### [Exercise objective]
Reproduce the notation in the material below character for character, leaving out the pictures.

### [Records to process]
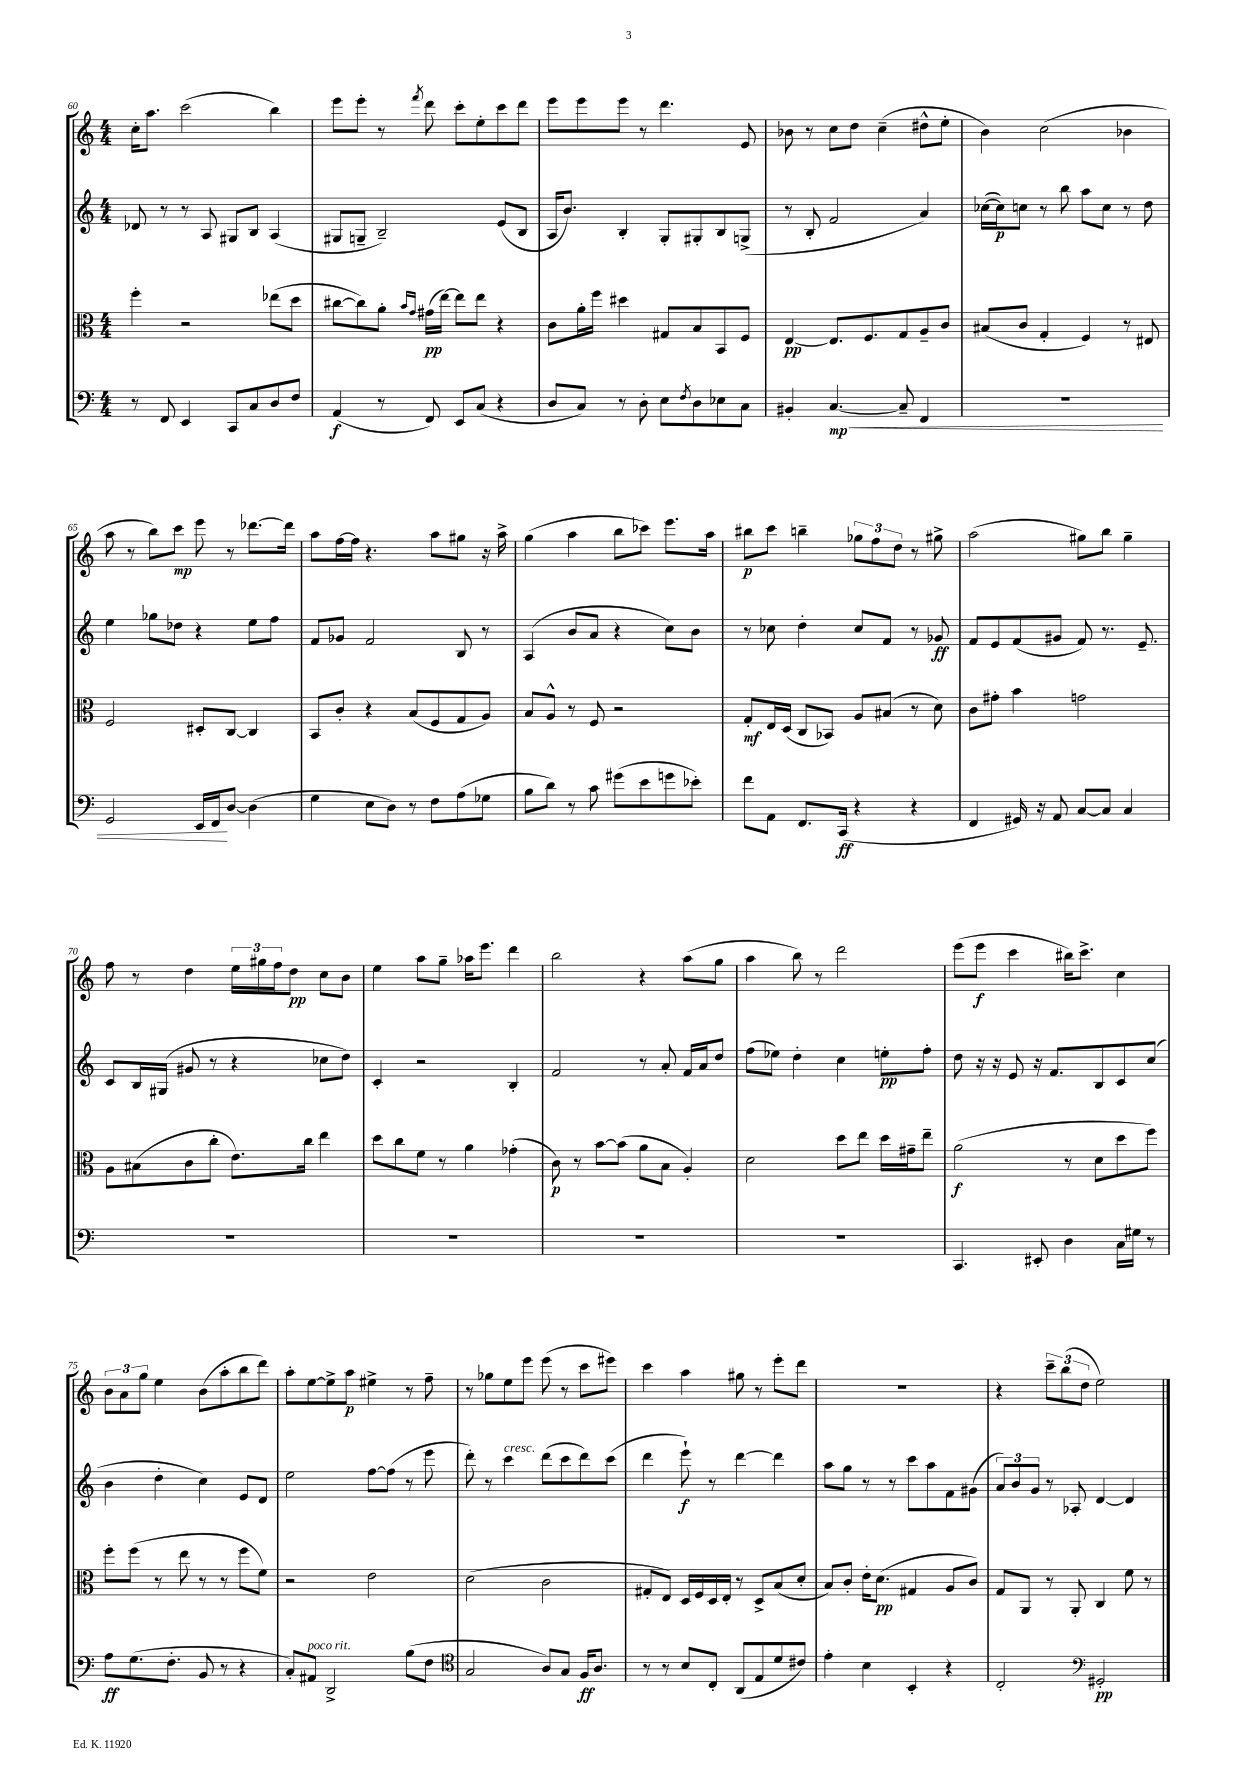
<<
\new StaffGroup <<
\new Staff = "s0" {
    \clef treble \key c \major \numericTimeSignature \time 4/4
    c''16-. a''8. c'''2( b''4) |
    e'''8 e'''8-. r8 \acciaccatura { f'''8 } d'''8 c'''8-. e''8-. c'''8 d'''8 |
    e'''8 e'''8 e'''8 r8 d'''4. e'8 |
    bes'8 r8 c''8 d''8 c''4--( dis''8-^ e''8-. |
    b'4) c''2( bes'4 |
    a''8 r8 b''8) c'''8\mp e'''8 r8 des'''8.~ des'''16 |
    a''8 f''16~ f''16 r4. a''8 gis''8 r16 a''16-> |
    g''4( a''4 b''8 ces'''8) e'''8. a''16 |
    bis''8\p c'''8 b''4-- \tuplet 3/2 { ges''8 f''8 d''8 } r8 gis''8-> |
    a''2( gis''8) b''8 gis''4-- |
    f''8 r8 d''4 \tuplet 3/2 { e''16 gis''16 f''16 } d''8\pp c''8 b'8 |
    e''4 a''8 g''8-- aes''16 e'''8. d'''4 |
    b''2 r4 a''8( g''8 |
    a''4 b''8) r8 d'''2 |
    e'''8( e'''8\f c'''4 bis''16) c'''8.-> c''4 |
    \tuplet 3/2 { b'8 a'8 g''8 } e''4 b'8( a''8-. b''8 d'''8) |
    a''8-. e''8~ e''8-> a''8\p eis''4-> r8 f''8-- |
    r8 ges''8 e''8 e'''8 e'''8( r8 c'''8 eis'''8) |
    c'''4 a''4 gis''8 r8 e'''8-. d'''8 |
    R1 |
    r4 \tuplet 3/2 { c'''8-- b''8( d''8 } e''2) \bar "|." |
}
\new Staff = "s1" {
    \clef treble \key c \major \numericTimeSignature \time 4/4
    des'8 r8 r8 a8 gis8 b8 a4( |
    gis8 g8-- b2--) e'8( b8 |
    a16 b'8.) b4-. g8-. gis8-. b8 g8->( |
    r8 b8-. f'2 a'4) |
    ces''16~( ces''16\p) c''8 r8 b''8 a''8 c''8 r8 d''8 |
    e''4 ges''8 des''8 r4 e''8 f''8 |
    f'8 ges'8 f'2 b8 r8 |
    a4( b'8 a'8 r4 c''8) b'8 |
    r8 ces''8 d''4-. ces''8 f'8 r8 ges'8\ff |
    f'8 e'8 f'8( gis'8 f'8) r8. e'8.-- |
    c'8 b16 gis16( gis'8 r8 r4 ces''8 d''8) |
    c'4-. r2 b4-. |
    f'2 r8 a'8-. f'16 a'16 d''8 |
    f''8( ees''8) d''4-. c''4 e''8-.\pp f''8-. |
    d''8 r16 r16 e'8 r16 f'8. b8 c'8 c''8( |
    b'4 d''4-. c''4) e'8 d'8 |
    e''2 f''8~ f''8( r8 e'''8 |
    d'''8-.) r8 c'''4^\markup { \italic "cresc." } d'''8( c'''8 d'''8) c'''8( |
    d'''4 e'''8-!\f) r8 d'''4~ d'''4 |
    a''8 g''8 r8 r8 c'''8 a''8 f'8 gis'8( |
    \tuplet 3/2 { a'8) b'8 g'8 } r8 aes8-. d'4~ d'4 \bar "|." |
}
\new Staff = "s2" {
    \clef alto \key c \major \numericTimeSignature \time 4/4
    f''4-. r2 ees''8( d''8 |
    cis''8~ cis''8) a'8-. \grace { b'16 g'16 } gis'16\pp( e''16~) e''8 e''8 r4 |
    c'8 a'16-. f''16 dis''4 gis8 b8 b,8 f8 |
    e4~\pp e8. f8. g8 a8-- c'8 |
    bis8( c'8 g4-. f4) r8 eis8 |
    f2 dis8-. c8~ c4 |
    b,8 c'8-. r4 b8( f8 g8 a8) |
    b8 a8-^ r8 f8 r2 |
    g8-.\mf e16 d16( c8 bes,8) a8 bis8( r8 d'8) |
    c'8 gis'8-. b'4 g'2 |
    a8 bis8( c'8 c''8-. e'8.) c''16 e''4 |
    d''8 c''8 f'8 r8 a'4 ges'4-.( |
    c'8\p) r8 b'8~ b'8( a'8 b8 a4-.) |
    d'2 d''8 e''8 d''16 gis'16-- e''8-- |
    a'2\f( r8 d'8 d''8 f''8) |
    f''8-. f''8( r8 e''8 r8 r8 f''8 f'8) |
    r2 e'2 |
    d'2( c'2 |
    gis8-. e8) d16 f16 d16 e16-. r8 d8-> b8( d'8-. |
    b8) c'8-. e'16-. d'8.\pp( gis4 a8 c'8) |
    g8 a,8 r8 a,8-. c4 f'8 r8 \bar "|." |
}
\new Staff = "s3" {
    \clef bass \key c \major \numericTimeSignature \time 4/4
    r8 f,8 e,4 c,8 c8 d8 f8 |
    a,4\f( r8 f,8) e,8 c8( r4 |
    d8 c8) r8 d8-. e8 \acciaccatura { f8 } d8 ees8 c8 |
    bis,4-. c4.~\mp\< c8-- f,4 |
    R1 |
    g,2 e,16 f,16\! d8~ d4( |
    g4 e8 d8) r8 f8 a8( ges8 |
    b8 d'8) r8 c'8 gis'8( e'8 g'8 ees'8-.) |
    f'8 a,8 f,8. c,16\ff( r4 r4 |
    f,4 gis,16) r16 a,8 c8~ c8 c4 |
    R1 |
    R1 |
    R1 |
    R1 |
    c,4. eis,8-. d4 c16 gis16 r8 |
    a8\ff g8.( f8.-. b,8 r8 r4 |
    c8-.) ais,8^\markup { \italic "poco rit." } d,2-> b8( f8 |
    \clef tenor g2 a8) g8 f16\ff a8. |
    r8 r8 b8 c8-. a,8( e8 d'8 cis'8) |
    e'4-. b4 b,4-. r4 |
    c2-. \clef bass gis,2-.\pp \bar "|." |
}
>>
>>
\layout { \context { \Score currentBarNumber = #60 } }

### [Task solution]
<<
\new StaffGroup <<
\new Staff = "s0" {
    \clef treble \key c \major \numericTimeSignature \time 4/4
    c''16-. a''8. c'''2( b''4) |
    e'''8 e'''8-. r8 \acciaccatura { f'''8 } d'''8 c'''8-. e''8-. c'''8 d'''8 |
    e'''8 e'''8 e'''8 r8 d'''4. e'8 |
    bes'8 r8 c''8 d''8 c''4--( dis''8-^ e''8-. |
    b'4) c''2( bes'4 |
    a''8 r8 b''8) c'''8\mp e'''8 r8 des'''8.~ des'''16 |
    a''8 f''16~ f''16 r4. a''8 gis''8 r16 a''16-> |
    g''4( a''4 b''8 ces'''8) e'''8. a''16 |
    bis''8\p c'''8 b''4-- \tuplet 3/2 { ges''8 f''8 d''8 } r8 gis''8-> |
    a''2( gis''8) b''8 gis''4-- |
    f''8 r8 d''4 \tuplet 3/2 { e''16 gis''16 f''16 } d''8\pp c''8 b'8 |
    e''4 a''8 g''8-- aes''16 e'''8. d'''4 |
    b''2 r4 a''8( g''8 |
    a''4 b''8) r8 d'''2 |
    e'''8( e'''8\f c'''4 bis''16) c'''8.-> c''4 |
    \tuplet 3/2 { b'8 a'8 g''8 } e''4 b'8( a''8-. b''8 d'''8) |
    a''8-. e''8~ e''8-> a''8\p eis''4-> r8 f''8-- |
    r8 ges''8 e''8 e'''8 e'''8( r8 c'''8 eis'''8) |
    c'''4 a''4 gis''8 r8 e'''8-. d'''8 |
    R1 |
    r4 \tuplet 3/2 { c'''8-- b''8( d''8 } e''2) \bar "|." |
}
\new Staff = "s1" {
    \clef treble \key c \major \numericTimeSignature \time 4/4
    des'8 r8 r8 a8 gis8 b8 a4( |
    gis8 g8-- b2--) e'8( b8 |
    a16 b'8.) b4-. g8-. gis8-. b8 g8->( |
    r8 b8-. f'2 a'4) |
    ces''16~( ces''16\p) c''8 r8 b''8 a''8 c''8 r8 d''8 |
    e''4 ges''8 des''8 r4 e''8 f''8 |
    f'8 ges'8 f'2 b8 r8 |
    a4( b'8 a'8 r4 c''8) b'8 |
    r8 ces''8 d''4-. ces''8 f'8 r8 ges'8\ff |
    f'8 e'8 f'8( gis'8 f'8) r8. e'8.-- |
    c'8 b16 gis16( gis'8 r8 r4 ces''8 d''8) |
    c'4-. r2 b4-. |
    f'2 r8 a'8-. f'16 a'16 d''8 |
    f''8( ees''8) d''4-. c''4 e''8-.\pp f''8-. |
    d''8 r16 r16 e'8 r16 f'8. b8 c'8 c''8( |
    b'4 d''4-. c''4) e'8 d'8 |
    e''2 f''8~ f''8( r8 e'''8 |
    d'''8-.) r8 c'''4^\markup { \italic "cresc." } d'''8( c'''8 d'''8) c'''8( |
    d'''4 e'''8-!\f) r8 d'''4~ d'''4 |
    a''8 g''8 r8 r8 c'''8 a''8 f'8 gis'8( |
    \tuplet 3/2 { a'8) b'8 g'8 } r8 aes8-. d'4~ d'4 \bar "|." |
}
\new Staff = "s2" {
    \clef alto \key c \major \numericTimeSignature \time 4/4
    f''4-. r2 ees''8( d''8 |
    cis''8~ cis''8) a'8-. \grace { b'16 g'16 } gis'16\pp( e''16~) e''8 e''8 r4 |
    c'8 a'16-. f''16 dis''4 gis8 b8 b,8 f8 |
    e4~\pp e8. f8. g8 a8-- c'8 |
    bis8( c'8 g4-. f4) r8 eis8 |
    f2 dis8-. c8~ c4 |
    b,8 c'8-. r4 b8( f8 g8 a8) |
    b8 a8-^ r8 f8 r2 |
    g8-.\mf e16 d16( c8 bes,8) a8 bis8( r8 d'8) |
    c'8 gis'8-. b'4 g'2 |
    a8 bis8( c'8 c''8-. e'8.) c''16 e''4 |
    d''8 c''8 f'8 r8 a'4 ges'4-.( |
    c'8\p) r8 b'8~ b'8( a'8 b8 a4-.) |
    d'2 d''8 e''8 d''16 gis'16-- e''8-- |
    a'2\f( r8 d'8 d''8 f''8) |
    f''8-. f''8( r8 e''8 r8 r8 f''8 f'8) |
    r2 e'2 |
    d'2( c'2 |
    gis8-. e8) d16 f16 d16 e16-. r8 d8-> b8( d'8-. |
    b8) c'8-. e'16-. d'8.\pp( gis4 a8 c'8) |
    g8 a,8 r8 a,8-. c4 f'8 r8 \bar "|." |
}
\new Staff = "s3" {
    \clef bass \key c \major \numericTimeSignature \time 4/4
    r8 f,8 e,4 c,8 c8 d8 f8 |
    a,4\f( r8 f,8) e,8 c8( r4 |
    d8 c8) r8 d8-. e8 \acciaccatura { f8 } d8 ees8 c8 |
    bis,4-. c4.~\mp\< c8-- f,4 |
    R1 |
    g,2 e,16 f,16\! d8~ d4( |
    g4 e8 d8) r8 f8 a8( ges8 |
    b8 d'8) r8 c'8 gis'8( e'8 g'8 ees'8-.) |
    f'8 a,8 f,8. c,16\ff( r4 r4 |
    f,4 gis,16) r16 a,8 c8~ c8 c4 |
    R1 |
    R1 |
    R1 |
    R1 |
    c,4. eis,8-. d4 c16 gis16 r8 |
    a8\ff g8.( f8.-. b,8 r8 r4 |
    c8-.) ais,8^\markup { \italic "poco rit." } d,2-> b8( f8 |
    \clef tenor g2 a8) g8 f16\ff a8. |
    r8 r8 b8 c8-. a,8( e8 d'8 cis'8) |
    e'4-. b4 b,4-. r4 |
    c2-. \clef bass gis,2-.\pp \bar "|." |
}
>>
>>
\layout { \context { \Score currentBarNumber = #60 } }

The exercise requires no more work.